• [WORK REQUEST] Search through the entries for the word "dice" and copy every line that has it.

• [SUPPLIED RECORDS]

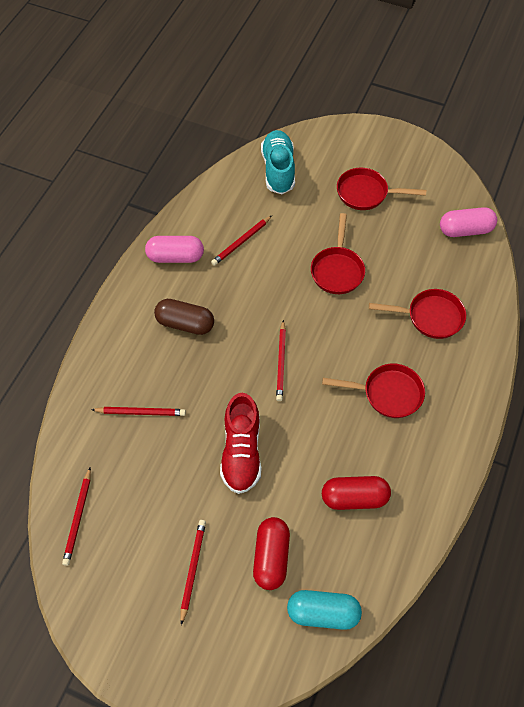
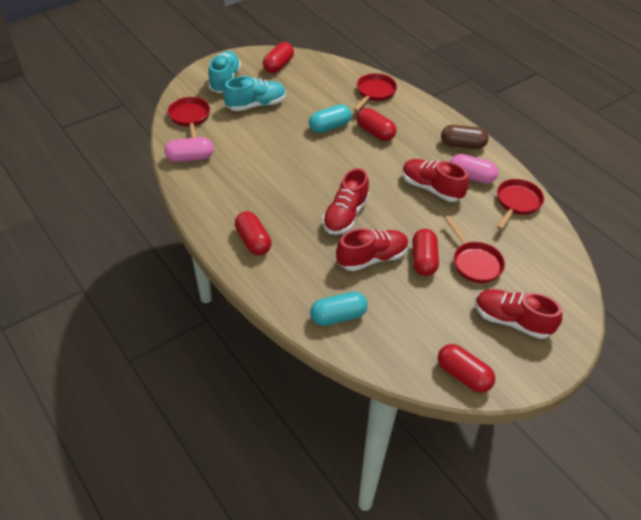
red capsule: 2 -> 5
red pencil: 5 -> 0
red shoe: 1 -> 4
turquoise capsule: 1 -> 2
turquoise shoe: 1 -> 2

---

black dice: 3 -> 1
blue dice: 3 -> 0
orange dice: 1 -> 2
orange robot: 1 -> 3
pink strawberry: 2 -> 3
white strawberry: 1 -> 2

• [FINISHED TASK]
black dice: 3 -> 1
blue dice: 3 -> 0
orange dice: 1 -> 2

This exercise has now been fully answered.